> _TASK INSTRUCTIONS_: Set down again exactly the lines of the listing below that fall between the line holding "camera: 10 degrees right, 10 degrees down" and the line holding "(424, 273) = (401, 363): pink", inclusive.

> _EXCERPTED DATA_:
----------------

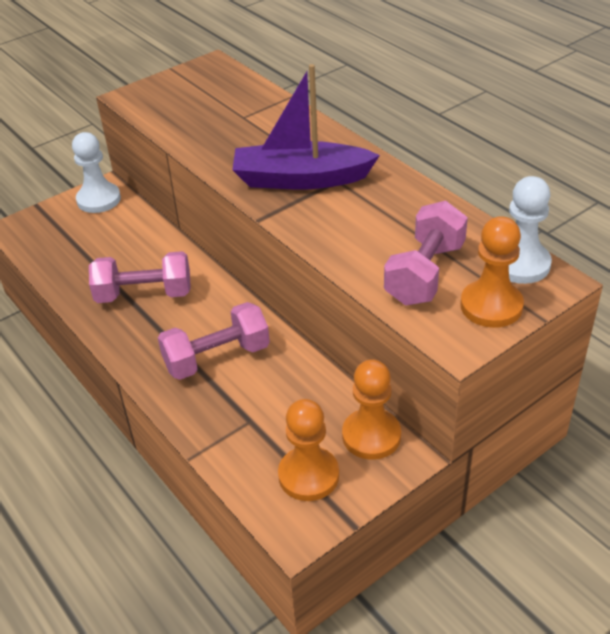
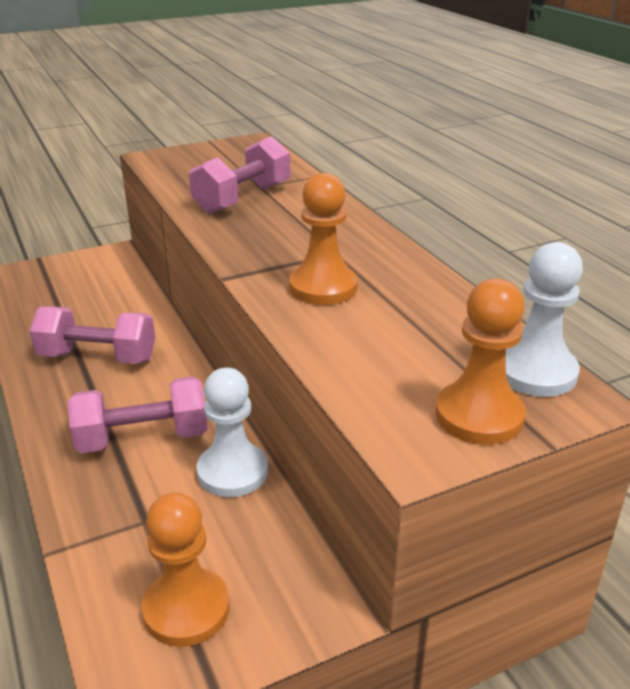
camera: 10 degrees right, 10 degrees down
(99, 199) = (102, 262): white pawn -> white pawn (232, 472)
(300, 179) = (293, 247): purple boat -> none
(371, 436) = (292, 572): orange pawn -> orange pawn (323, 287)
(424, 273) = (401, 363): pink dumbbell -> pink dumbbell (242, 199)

----------------

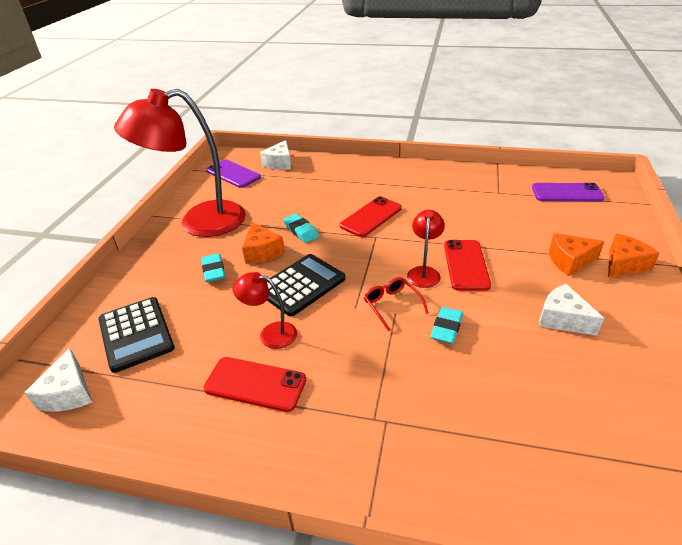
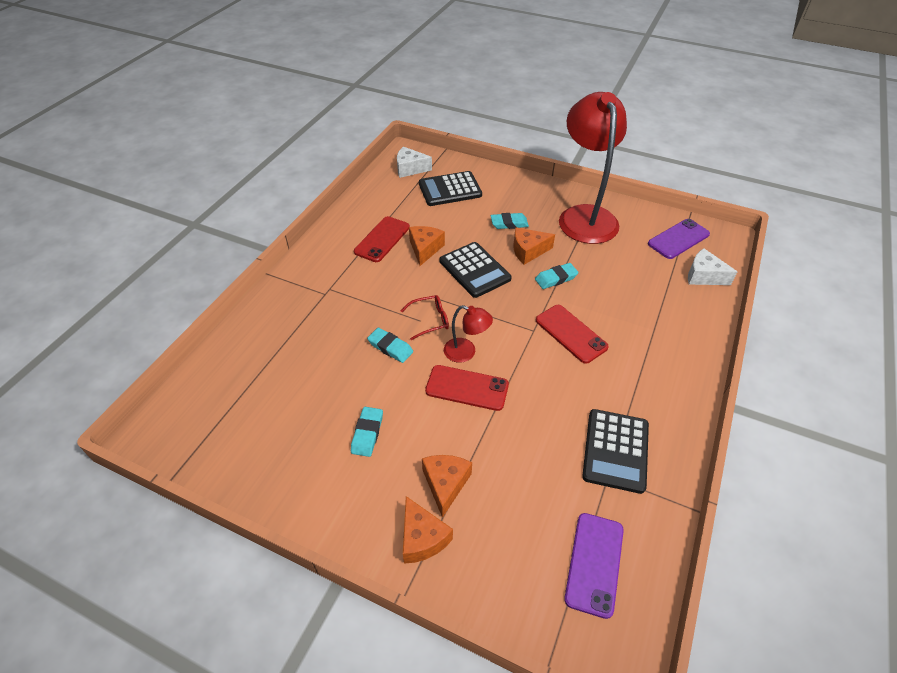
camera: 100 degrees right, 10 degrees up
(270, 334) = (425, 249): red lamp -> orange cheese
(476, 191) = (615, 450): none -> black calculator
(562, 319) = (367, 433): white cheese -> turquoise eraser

----------------

> _EXERCISE OUTPUT_:
camera: 10 degrees right, 10 degrees down
(99, 199) = (102, 262): white pawn -> white pawn (232, 472)
(300, 179) = (293, 247): purple boat -> none
(371, 436) = (292, 572): orange pawn -> orange pawn (323, 287)
(424, 273) = (401, 363): pink dumbbell -> pink dumbbell (242, 199)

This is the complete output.